- [Listed records]
==========

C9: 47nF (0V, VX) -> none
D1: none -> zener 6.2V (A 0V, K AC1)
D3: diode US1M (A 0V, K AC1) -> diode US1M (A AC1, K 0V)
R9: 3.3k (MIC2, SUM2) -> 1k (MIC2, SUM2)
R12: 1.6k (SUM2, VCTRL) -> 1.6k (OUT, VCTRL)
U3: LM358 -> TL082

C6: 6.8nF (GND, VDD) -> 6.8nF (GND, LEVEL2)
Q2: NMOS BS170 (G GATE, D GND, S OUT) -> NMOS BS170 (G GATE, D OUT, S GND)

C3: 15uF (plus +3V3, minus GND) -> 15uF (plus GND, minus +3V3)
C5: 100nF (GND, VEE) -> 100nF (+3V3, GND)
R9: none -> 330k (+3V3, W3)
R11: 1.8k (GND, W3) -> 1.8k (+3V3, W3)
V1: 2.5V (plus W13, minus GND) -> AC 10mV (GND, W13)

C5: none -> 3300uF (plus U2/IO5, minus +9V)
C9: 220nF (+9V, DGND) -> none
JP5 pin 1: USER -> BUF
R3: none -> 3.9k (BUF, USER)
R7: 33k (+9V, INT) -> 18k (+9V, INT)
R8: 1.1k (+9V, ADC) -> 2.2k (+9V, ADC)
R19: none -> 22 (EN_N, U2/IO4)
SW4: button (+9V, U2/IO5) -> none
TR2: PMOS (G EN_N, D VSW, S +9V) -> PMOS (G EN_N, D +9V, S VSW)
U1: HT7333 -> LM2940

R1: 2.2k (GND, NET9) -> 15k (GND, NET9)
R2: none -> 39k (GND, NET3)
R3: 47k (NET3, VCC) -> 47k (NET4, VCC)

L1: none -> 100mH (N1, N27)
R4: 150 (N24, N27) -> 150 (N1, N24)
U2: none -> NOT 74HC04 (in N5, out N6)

==========

- [About this exercise] Go through the data and copy every line that includes "USER".

- [Solution below]
JP5 pin 1: USER -> BUF
R3: none -> 3.9k (BUF, USER)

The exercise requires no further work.